TASK GOAL:
Word for word, copy the line that contains "(799, 355) = (1116, 233): none" and each line after it in the data below. Pictures stay out of the copy.

RECORDED INFORMATION:
== == ==
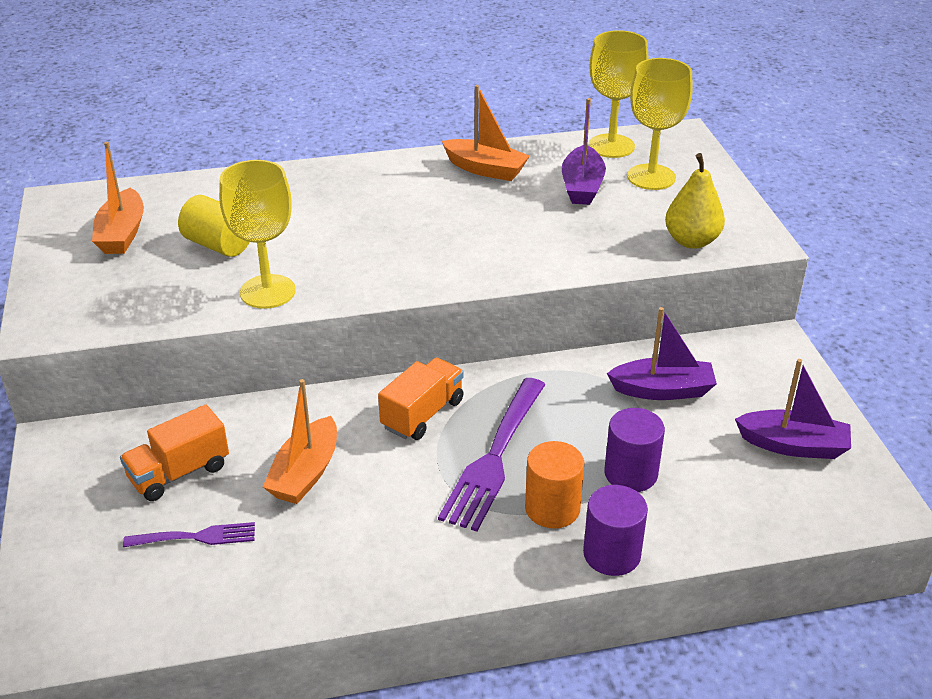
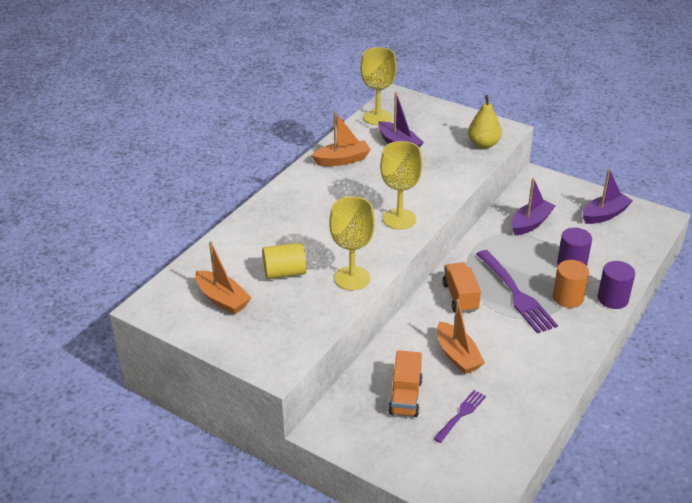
camera: 45 degrees left, 0 degrees up
(651, 177) = (419, 123): yellow goblet -> yellow goblet (399, 219)

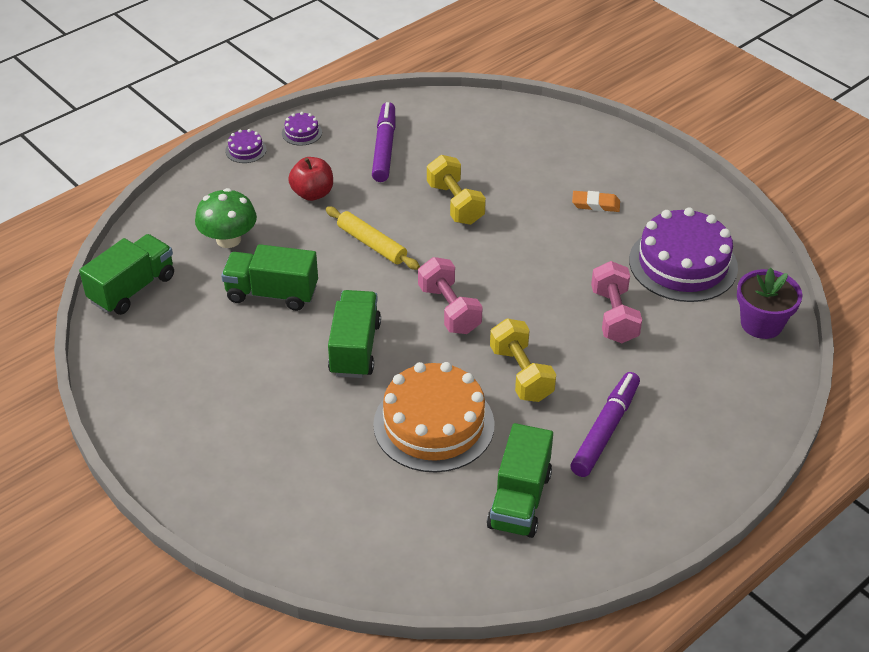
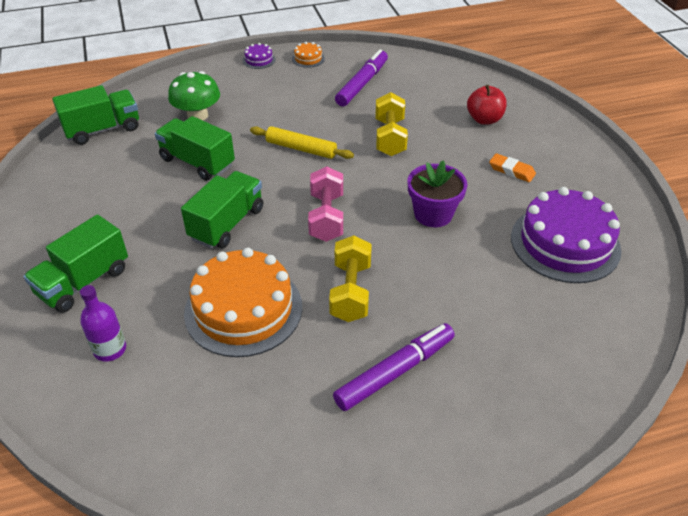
camera: 25 degrees right, 0 degrees up
(301, 132) = (308, 58): purple cake -> orange cake
(312, 193) = (284, 101): red apple -> red apple (484, 119)
(336, 504) = (110, 349): none -> purple bottle
(372, 244) = (301, 149): yellow rolling pin -> yellow rolling pin turned 45 degrees counterclockwise
(519, 500) = (268, 409): green truck -> green truck (83, 282)
(614, 316) = (470, 268): pink dumbbell -> none
(761, 323) = (616, 323): purple flower pot -> purple flower pot (433, 214)

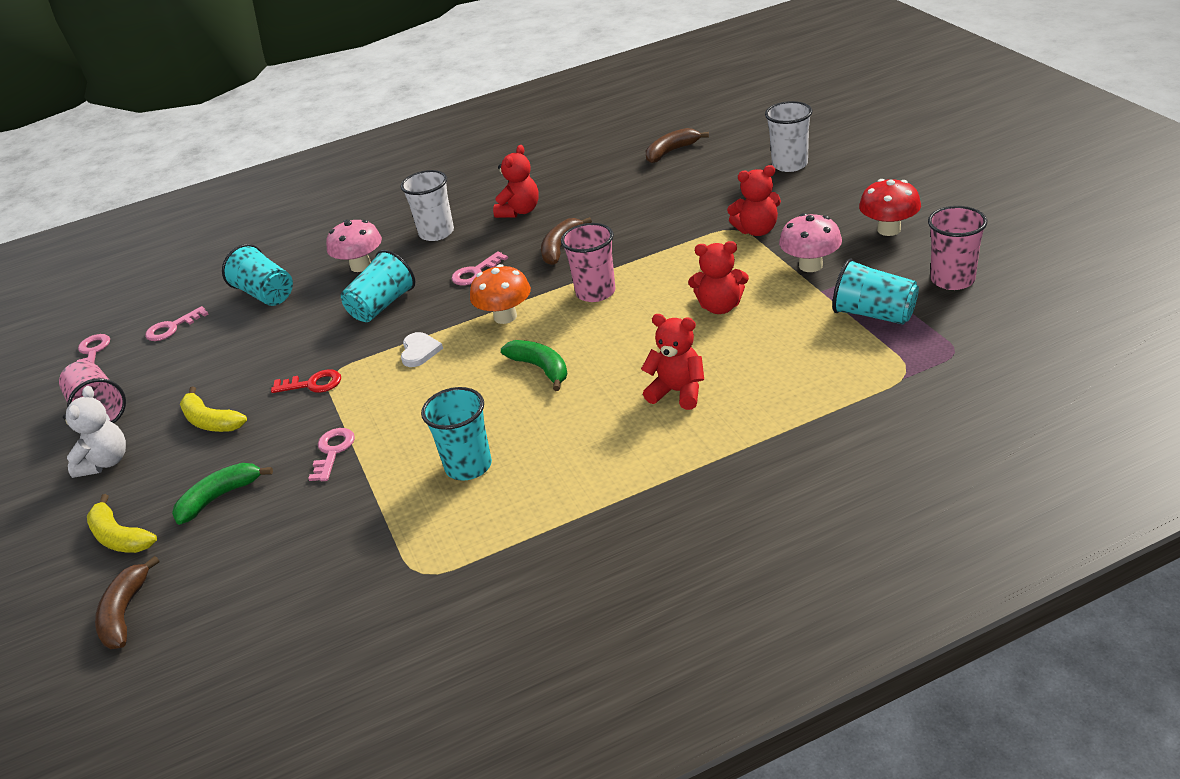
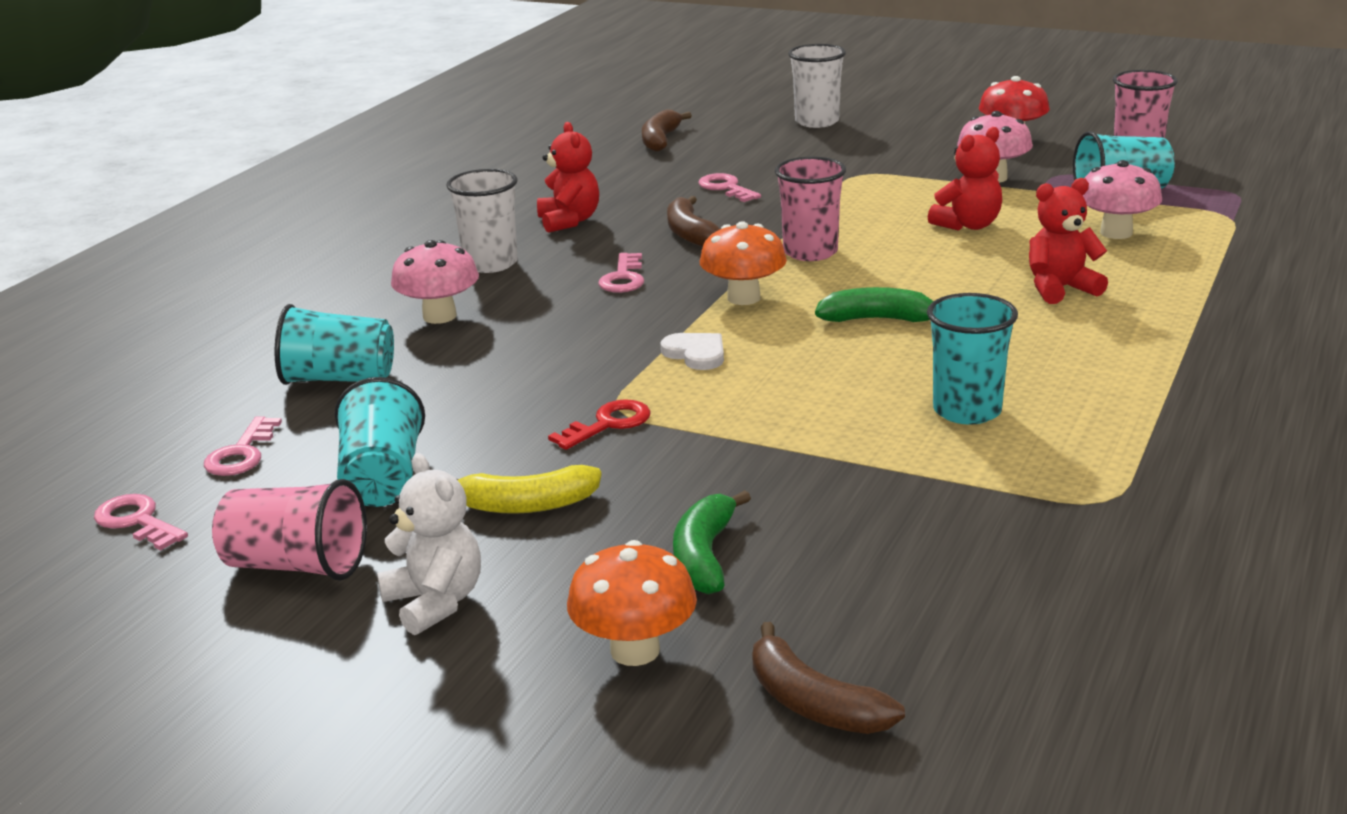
camera: 45 degrees left, 10 degrees down
(120, 537) = (635, 650): yellow banana -> orange mushroom
(333, 451) = (772, 462): pink key -> pink key (726, 188)
(382, 305) = (553, 336): turquoise cup -> turquoise cup (383, 479)
(757, 230) = (886, 169): red teddy bear -> none
(799, 355) = (1116, 233): none -> pink mushroom

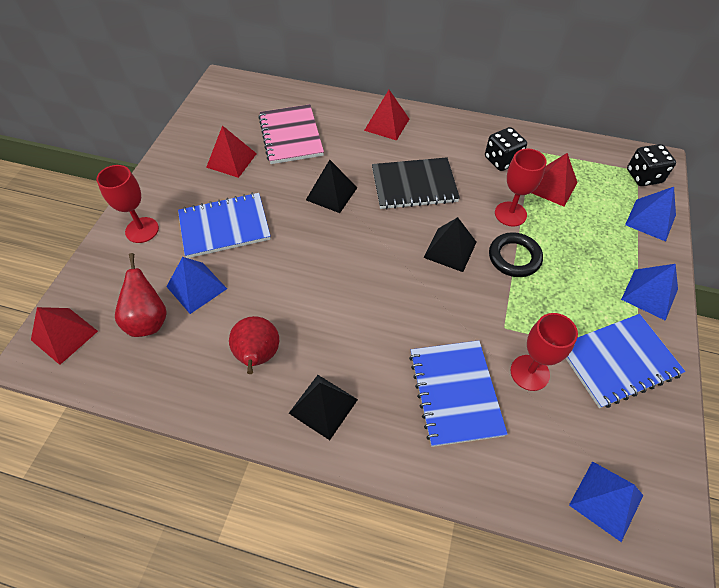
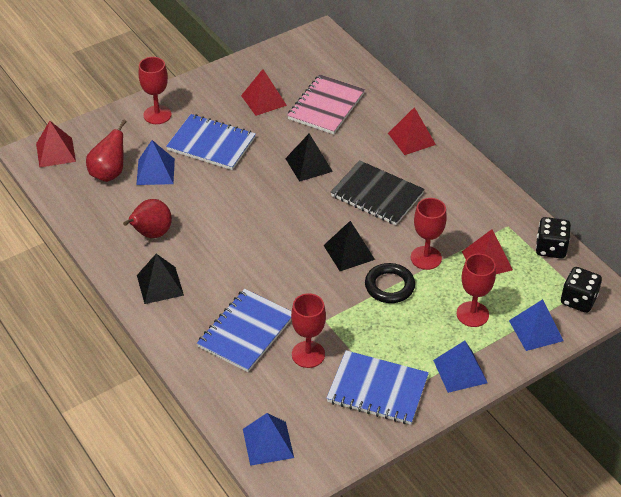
camera: 40 degrees right, 10 degrees down
(502, 160) = (471, 218): black dice -> black dice (550, 248)
(597, 238) = (472, 314): none -> red goblet

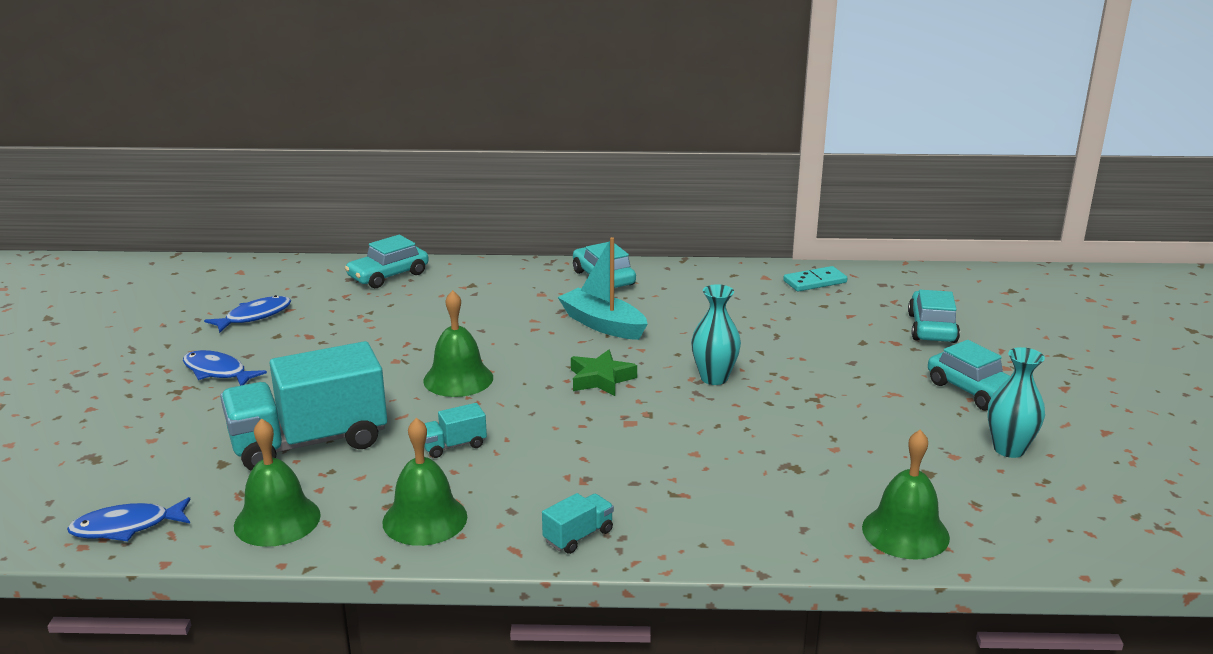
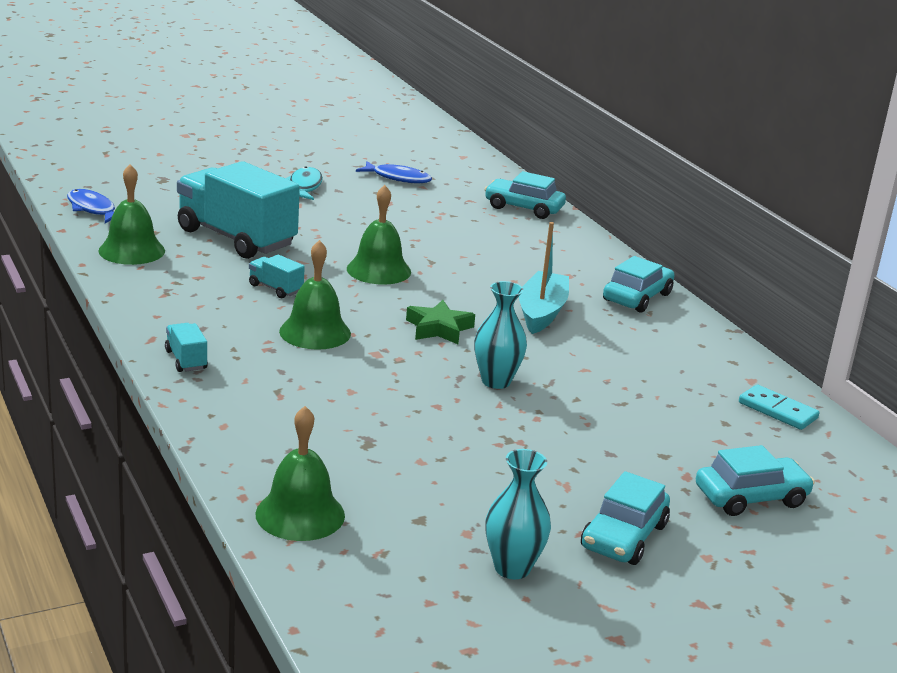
camera: 60 degrees right, 0 degrees up
(218, 372) = (304, 186): blue fish -> turquoise fish
(425, 519) = (167, 298): green bell -> green bell (315, 332)
(578, 536) = (186, 360): turquoise truck -> turquoise truck turned 135 degrees counterclockwise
== == ==
COMPLETED TASK:
(799, 355) = (1116, 233): none -> pink mushroom

camera: 40 degrees right, 10 degrees down
(502, 160) = (471, 218): black dice -> black dice (550, 248)
(597, 238) = (472, 314): none -> red goblet

camera: 60 degrees right, 0 degrees up
(218, 372) = (304, 186): blue fish -> turquoise fish
(425, 519) = (167, 298): green bell -> green bell (315, 332)
(578, 536) = (186, 360): turquoise truck -> turquoise truck turned 135 degrees counterclockwise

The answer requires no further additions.